▸ **Aim of the exercise**
Pull out every line of the data below that contains the string "kern". Treat uppercase and lowercase as different.

>> Start

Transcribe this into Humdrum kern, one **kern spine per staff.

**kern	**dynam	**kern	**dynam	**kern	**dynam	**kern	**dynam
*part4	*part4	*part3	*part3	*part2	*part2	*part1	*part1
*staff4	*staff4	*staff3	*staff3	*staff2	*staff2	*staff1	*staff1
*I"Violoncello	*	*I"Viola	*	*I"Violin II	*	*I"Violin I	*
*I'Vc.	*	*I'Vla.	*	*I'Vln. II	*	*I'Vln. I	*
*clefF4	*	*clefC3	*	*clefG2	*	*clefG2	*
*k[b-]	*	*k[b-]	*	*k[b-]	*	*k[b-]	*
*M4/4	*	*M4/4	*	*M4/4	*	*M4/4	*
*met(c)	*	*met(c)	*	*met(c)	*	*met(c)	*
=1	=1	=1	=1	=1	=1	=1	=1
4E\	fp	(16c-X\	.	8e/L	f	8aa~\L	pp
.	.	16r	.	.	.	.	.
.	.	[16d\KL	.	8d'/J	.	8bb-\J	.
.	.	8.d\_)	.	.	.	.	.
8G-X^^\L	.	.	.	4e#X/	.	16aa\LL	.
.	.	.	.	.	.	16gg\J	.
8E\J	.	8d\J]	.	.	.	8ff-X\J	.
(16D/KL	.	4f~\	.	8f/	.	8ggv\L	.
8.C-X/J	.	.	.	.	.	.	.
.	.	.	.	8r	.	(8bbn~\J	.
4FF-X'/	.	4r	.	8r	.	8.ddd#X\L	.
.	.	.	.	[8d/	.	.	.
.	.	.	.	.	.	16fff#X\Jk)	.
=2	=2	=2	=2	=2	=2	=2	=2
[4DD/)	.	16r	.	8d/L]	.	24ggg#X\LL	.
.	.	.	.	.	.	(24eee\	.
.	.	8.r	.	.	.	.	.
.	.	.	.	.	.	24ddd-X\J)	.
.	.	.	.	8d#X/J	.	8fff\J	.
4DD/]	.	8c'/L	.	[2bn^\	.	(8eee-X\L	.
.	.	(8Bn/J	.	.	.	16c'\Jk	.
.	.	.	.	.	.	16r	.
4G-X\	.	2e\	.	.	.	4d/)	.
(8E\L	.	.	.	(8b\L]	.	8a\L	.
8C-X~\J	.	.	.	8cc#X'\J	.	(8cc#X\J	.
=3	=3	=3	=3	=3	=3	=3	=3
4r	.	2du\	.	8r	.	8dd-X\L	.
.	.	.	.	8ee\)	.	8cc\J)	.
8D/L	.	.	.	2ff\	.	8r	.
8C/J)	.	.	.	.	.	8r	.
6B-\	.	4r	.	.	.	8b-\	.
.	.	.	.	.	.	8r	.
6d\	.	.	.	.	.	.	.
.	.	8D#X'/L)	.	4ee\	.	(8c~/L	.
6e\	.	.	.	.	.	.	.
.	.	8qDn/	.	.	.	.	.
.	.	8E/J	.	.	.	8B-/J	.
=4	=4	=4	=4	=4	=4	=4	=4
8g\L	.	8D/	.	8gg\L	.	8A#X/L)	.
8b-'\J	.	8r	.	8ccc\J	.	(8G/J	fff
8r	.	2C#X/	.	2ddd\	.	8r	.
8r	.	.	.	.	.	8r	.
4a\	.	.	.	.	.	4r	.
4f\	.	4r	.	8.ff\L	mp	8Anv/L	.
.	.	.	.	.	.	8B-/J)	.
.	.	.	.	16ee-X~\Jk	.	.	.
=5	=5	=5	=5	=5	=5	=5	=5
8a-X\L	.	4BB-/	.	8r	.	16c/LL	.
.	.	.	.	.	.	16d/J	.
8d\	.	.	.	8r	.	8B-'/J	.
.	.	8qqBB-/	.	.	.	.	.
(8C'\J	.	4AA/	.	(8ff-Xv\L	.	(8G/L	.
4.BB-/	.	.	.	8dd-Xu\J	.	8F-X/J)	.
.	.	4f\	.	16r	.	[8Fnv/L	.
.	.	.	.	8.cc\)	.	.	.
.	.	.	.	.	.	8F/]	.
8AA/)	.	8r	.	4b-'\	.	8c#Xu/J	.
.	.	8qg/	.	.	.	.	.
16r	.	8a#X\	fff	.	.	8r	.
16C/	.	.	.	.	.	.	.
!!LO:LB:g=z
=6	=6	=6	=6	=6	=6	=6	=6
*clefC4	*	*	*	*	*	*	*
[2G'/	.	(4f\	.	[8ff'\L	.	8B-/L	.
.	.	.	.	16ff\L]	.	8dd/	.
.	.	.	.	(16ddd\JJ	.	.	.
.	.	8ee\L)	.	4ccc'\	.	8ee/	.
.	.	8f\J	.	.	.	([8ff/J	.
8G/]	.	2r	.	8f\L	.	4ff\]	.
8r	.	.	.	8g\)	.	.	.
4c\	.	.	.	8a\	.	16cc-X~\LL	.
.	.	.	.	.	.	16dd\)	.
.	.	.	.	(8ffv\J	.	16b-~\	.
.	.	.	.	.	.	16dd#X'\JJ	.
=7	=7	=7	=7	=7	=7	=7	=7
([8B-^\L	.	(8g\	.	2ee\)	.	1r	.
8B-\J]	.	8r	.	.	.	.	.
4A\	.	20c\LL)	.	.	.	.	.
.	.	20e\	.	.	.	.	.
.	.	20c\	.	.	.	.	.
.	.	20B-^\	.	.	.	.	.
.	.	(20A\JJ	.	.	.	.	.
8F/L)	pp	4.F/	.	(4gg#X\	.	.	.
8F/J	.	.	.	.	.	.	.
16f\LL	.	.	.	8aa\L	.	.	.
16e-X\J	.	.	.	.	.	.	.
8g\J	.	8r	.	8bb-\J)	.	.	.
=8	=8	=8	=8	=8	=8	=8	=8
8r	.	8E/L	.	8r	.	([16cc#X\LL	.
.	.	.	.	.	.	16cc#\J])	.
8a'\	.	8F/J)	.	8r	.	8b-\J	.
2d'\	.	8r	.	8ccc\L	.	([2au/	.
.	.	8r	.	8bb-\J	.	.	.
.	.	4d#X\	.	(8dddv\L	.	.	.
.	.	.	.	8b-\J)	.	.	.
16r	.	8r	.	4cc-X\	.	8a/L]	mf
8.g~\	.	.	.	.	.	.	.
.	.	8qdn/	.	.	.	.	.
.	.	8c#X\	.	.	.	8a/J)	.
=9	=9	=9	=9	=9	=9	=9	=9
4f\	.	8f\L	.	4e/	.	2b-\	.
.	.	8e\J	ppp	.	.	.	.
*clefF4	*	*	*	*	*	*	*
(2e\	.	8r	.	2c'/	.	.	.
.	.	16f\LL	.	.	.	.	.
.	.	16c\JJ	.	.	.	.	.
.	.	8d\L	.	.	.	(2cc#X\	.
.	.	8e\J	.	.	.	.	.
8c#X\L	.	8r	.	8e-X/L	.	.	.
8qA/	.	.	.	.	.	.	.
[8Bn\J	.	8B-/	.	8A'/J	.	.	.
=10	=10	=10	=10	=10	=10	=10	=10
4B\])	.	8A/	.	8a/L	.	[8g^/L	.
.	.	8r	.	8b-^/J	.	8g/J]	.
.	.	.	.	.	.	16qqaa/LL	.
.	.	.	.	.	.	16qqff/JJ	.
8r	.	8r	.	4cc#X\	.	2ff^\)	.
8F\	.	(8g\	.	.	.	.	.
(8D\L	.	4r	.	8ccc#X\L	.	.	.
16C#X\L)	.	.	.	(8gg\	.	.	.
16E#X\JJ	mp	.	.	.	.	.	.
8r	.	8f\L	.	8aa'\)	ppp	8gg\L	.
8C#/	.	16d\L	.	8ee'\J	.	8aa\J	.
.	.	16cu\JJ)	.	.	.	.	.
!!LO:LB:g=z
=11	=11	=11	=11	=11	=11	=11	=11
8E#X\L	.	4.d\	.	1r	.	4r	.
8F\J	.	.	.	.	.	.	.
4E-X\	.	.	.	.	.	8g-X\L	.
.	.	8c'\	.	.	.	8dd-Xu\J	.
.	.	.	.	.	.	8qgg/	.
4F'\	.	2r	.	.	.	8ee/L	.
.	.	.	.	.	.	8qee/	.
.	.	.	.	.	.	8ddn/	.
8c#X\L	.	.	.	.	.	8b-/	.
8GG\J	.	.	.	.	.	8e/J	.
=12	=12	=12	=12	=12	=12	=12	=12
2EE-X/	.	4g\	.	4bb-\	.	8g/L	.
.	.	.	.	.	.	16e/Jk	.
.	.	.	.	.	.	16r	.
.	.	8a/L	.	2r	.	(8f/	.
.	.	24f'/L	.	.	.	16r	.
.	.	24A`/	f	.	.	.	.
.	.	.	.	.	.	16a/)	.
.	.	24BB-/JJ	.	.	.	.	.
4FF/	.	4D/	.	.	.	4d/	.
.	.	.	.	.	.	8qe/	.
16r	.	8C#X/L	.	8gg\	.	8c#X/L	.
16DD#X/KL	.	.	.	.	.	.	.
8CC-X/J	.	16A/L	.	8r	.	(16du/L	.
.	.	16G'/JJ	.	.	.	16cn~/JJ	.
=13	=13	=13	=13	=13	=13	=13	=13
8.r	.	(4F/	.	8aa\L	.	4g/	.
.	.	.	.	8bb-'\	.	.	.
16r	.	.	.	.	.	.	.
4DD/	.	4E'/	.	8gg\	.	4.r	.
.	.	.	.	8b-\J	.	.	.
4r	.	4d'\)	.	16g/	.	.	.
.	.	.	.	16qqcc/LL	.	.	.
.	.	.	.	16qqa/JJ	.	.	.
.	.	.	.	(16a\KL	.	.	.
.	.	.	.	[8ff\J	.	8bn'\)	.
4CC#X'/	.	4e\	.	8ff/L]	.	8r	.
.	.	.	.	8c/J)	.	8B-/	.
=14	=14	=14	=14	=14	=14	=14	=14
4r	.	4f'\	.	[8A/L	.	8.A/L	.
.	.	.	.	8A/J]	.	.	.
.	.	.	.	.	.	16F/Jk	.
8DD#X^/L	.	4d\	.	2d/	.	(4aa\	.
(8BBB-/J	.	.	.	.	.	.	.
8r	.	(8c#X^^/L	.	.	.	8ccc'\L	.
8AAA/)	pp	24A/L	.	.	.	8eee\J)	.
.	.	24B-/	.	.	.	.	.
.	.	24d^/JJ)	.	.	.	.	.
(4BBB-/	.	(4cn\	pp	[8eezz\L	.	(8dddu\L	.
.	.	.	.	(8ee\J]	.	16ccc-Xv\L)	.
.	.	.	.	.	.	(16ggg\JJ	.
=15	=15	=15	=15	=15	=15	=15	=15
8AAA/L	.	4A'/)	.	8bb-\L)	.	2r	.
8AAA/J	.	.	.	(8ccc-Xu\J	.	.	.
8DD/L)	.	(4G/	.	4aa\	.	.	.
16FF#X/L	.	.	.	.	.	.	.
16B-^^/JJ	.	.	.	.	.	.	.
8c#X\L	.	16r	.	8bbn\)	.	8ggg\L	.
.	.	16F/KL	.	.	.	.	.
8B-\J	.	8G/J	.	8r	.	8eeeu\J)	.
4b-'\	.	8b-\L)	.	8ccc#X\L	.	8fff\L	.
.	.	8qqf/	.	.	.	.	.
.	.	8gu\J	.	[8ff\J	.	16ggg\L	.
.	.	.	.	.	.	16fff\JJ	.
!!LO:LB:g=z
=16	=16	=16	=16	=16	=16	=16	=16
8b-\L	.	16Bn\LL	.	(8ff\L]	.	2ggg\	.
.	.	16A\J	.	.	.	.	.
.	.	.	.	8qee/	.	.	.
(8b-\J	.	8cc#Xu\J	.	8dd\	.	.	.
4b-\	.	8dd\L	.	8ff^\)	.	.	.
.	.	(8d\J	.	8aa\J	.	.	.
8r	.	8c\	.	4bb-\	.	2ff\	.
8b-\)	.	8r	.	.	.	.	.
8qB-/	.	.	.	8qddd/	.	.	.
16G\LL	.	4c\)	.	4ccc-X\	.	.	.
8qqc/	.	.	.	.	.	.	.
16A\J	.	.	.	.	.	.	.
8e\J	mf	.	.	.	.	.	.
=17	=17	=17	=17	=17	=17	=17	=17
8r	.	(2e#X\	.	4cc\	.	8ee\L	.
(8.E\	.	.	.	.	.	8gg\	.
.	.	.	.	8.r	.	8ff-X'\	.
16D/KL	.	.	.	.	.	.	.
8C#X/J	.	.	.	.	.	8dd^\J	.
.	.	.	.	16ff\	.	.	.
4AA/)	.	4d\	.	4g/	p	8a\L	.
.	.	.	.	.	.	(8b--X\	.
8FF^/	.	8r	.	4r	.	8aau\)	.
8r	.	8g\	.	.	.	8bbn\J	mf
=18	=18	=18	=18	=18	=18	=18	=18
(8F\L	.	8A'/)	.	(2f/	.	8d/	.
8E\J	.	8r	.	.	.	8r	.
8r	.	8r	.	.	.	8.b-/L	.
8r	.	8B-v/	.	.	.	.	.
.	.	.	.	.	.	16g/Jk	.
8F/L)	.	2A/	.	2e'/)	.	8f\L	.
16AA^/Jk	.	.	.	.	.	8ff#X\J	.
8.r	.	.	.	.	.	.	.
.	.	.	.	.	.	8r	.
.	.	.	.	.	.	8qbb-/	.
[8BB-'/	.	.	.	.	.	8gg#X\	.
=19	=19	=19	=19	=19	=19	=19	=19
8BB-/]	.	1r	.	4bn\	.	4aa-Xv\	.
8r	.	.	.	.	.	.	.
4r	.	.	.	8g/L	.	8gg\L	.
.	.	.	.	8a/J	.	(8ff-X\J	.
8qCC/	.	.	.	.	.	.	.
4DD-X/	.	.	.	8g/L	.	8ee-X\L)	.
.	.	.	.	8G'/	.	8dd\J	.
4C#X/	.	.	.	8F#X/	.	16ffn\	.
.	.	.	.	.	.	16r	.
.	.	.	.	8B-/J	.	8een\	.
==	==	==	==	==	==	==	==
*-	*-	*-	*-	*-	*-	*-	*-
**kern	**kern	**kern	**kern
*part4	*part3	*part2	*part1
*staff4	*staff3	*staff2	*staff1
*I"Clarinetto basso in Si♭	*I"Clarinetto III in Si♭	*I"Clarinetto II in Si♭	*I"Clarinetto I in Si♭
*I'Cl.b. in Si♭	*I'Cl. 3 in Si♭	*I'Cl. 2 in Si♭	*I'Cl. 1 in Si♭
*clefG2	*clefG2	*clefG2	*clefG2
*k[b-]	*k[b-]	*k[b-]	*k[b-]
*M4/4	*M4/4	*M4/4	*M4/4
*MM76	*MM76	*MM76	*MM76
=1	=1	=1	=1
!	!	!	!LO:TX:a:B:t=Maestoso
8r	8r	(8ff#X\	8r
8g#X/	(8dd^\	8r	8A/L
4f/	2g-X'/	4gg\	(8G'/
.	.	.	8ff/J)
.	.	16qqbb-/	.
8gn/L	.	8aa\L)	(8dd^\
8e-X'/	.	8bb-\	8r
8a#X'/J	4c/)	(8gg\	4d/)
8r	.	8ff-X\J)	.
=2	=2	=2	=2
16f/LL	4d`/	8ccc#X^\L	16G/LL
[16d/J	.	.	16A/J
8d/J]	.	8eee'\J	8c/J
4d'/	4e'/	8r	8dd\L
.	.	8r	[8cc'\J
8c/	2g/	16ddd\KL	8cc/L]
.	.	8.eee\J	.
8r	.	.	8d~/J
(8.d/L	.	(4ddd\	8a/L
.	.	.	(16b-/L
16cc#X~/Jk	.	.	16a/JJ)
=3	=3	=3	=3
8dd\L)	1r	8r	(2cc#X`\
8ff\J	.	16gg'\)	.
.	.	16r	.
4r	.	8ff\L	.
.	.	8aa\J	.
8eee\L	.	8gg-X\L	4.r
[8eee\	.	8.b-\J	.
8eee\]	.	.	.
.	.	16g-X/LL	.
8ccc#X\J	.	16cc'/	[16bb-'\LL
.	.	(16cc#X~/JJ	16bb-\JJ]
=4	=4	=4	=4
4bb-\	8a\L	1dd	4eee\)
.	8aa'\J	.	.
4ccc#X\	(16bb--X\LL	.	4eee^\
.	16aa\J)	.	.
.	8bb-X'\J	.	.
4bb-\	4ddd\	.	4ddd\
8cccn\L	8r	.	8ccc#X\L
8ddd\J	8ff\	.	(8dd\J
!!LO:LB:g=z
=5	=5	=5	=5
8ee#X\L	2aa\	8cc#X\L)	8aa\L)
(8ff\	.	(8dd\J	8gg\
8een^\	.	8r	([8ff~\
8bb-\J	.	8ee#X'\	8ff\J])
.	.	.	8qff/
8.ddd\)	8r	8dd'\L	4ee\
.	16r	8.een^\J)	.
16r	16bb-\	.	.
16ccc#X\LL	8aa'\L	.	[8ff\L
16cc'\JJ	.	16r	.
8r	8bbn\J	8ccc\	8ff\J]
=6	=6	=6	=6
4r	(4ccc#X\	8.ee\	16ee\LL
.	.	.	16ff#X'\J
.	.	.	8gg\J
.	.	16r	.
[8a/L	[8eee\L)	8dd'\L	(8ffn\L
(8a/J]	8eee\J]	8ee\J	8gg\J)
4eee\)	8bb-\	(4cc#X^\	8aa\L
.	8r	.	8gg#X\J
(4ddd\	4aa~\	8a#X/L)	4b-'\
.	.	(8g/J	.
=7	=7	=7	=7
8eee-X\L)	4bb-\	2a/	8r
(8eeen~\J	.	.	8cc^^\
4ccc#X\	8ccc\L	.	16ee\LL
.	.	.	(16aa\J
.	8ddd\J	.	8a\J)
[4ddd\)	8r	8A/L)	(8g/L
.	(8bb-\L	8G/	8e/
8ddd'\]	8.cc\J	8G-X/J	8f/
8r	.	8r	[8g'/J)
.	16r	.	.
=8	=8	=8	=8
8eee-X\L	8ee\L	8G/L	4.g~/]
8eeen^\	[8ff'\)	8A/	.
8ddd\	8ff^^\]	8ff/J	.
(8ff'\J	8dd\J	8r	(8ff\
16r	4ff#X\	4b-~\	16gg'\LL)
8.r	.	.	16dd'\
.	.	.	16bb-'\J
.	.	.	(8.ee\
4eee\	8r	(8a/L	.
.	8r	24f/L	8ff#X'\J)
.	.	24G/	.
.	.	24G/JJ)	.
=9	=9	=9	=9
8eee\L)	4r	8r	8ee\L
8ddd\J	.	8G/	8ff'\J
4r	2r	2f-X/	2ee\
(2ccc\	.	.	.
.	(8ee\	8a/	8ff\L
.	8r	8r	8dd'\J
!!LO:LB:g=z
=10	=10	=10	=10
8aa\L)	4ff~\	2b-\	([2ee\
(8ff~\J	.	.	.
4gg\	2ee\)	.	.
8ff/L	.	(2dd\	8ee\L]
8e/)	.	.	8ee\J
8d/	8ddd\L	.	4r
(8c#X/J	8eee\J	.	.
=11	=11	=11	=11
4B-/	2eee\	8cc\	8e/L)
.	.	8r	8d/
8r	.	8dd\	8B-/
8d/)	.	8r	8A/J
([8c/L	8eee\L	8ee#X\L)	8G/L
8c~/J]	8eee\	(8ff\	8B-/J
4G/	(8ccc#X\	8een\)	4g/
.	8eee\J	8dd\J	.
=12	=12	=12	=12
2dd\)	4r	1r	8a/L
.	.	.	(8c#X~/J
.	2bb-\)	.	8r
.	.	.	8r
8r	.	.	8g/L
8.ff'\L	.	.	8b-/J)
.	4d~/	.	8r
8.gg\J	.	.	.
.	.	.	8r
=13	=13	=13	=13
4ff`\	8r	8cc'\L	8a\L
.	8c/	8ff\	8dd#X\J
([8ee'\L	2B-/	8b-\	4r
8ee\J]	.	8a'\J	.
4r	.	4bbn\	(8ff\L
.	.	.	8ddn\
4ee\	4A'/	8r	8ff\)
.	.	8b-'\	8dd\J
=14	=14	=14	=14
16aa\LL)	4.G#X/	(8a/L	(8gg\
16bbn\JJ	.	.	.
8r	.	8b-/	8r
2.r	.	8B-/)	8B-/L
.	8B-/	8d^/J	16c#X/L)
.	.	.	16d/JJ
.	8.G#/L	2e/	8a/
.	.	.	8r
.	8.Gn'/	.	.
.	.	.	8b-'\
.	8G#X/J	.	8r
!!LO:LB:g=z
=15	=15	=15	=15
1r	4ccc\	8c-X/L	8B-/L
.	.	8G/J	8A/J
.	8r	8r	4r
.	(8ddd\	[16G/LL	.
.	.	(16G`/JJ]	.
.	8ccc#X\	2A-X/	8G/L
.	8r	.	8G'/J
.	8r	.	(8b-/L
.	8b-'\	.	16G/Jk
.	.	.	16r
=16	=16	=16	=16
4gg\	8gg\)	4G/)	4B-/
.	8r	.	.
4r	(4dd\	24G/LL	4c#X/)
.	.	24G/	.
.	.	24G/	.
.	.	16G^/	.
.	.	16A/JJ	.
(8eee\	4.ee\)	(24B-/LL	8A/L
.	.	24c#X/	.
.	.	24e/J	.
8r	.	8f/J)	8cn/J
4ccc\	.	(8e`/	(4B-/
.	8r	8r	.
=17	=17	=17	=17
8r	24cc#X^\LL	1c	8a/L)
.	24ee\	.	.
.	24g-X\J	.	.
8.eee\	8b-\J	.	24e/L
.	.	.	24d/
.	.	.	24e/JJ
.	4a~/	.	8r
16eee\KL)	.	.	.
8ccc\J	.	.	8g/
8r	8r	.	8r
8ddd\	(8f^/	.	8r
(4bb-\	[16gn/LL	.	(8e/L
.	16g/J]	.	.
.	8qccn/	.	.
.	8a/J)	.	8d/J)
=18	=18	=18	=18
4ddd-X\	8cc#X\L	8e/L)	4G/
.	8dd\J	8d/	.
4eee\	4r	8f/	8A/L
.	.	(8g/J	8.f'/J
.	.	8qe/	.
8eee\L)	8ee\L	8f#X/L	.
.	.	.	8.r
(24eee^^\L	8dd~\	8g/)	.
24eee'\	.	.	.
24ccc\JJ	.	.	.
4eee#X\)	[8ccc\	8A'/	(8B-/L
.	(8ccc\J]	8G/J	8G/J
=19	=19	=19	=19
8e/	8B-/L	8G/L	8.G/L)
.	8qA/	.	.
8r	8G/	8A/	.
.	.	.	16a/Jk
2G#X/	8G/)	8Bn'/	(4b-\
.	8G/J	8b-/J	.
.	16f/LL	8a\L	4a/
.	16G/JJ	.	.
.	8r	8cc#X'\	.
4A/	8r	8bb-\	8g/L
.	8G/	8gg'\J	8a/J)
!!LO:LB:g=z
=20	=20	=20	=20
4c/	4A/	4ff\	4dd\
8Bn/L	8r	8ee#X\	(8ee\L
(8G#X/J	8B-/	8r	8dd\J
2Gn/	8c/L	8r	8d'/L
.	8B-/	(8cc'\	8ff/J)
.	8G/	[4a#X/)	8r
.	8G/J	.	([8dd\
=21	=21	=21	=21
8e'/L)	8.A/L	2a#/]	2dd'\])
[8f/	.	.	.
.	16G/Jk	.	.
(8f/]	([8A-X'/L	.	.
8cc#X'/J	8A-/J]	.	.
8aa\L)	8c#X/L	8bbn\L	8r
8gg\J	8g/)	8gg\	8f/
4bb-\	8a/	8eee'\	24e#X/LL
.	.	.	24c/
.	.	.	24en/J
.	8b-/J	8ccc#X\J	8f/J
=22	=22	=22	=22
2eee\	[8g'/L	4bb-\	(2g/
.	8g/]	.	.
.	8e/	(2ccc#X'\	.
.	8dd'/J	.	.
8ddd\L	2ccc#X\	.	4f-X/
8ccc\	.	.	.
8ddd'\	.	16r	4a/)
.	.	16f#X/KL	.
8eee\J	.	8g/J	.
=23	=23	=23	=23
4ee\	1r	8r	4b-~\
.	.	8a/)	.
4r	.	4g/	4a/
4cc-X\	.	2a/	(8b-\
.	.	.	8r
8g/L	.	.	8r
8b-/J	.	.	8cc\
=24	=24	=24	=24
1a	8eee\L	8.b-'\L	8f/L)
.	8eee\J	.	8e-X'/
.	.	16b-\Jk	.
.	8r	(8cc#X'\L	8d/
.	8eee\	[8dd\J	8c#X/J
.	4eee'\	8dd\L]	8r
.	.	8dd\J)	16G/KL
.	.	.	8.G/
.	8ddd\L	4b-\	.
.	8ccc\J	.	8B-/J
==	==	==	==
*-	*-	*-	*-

>> End

▸ **Output**
Transcribe this into Humdrum kern, one **kern spine per staff.
**kern	**dynam	**kern	**dynam	**kern	**dynam	**kern	**dynam
**kern	**kern	**kern	**kern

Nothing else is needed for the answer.